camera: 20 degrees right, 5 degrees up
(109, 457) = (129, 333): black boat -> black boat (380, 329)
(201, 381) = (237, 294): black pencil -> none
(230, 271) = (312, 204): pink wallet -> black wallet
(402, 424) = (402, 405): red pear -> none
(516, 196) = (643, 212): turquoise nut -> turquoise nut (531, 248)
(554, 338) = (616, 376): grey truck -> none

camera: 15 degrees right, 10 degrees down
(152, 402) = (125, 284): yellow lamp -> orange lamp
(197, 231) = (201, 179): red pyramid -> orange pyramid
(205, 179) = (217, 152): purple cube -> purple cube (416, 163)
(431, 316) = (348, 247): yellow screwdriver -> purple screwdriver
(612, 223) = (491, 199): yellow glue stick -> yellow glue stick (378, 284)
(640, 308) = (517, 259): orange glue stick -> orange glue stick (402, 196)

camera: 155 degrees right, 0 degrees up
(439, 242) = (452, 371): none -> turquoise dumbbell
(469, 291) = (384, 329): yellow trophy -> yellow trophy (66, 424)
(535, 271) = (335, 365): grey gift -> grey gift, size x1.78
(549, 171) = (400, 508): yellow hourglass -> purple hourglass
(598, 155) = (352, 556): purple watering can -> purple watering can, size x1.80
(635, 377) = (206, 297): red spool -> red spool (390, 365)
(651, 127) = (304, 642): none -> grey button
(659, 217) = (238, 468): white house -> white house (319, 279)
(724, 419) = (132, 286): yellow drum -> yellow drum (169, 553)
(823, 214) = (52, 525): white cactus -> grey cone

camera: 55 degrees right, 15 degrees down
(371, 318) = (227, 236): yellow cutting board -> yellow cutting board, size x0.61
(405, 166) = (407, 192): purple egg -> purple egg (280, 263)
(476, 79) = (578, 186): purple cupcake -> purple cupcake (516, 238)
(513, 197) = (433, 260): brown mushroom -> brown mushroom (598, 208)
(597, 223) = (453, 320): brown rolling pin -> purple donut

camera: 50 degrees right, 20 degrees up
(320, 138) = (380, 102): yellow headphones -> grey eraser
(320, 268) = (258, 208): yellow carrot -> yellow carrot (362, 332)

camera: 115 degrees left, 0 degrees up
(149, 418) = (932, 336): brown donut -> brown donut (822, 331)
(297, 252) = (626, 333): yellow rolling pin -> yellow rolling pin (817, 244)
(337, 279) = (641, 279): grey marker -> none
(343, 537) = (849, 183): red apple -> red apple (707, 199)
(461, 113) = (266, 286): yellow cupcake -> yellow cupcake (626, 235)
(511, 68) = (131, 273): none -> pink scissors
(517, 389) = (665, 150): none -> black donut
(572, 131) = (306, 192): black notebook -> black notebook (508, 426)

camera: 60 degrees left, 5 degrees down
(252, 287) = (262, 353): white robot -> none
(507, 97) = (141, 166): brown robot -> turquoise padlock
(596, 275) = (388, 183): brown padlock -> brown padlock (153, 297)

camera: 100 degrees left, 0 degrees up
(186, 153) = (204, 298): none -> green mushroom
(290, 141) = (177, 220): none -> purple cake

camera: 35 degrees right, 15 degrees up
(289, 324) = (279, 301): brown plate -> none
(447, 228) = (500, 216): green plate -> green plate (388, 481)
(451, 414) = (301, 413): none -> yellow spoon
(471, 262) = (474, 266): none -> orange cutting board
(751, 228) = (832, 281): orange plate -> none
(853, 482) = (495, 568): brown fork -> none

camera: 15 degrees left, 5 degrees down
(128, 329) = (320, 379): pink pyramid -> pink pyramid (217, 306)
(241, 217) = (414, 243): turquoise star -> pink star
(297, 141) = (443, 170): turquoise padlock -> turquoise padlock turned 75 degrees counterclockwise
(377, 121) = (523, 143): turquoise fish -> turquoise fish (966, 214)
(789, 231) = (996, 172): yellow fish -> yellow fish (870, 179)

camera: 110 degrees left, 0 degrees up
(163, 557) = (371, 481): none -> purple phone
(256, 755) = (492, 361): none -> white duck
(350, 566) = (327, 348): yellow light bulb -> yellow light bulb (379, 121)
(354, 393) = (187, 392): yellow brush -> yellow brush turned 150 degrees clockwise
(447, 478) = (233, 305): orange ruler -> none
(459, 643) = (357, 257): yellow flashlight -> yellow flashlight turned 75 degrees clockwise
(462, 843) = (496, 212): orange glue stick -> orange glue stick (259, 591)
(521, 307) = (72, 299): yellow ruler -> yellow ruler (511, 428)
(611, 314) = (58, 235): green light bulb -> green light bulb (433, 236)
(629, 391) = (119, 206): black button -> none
+++
INSTRUCTIONS TO FOLLOW ->
Set down only the lines above that fall between the line holding "(197, 231) = (201, 179): red" and the line holding "(651, 127) = (304, 642): none -> grey button", inclusive, keeping each exact.

TASK RESULT ->
(197, 231) = (201, 179): red pyramid -> orange pyramid
(205, 179) = (217, 152): purple cube -> purple cube (416, 163)
(431, 316) = (348, 247): yellow screwdriver -> purple screwdriver
(612, 223) = (491, 199): yellow glue stick -> yellow glue stick (378, 284)
(640, 308) = (517, 259): orange glue stick -> orange glue stick (402, 196)

camera: 155 degrees right, 0 degrees up
(439, 242) = (452, 371): none -> turquoise dumbbell
(469, 291) = (384, 329): yellow trophy -> yellow trophy (66, 424)
(535, 271) = (335, 365): grey gift -> grey gift, size x1.78
(549, 171) = (400, 508): yellow hourglass -> purple hourglass
(598, 155) = (352, 556): purple watering can -> purple watering can, size x1.80
(635, 377) = (206, 297): red spool -> red spool (390, 365)
(651, 127) = (304, 642): none -> grey button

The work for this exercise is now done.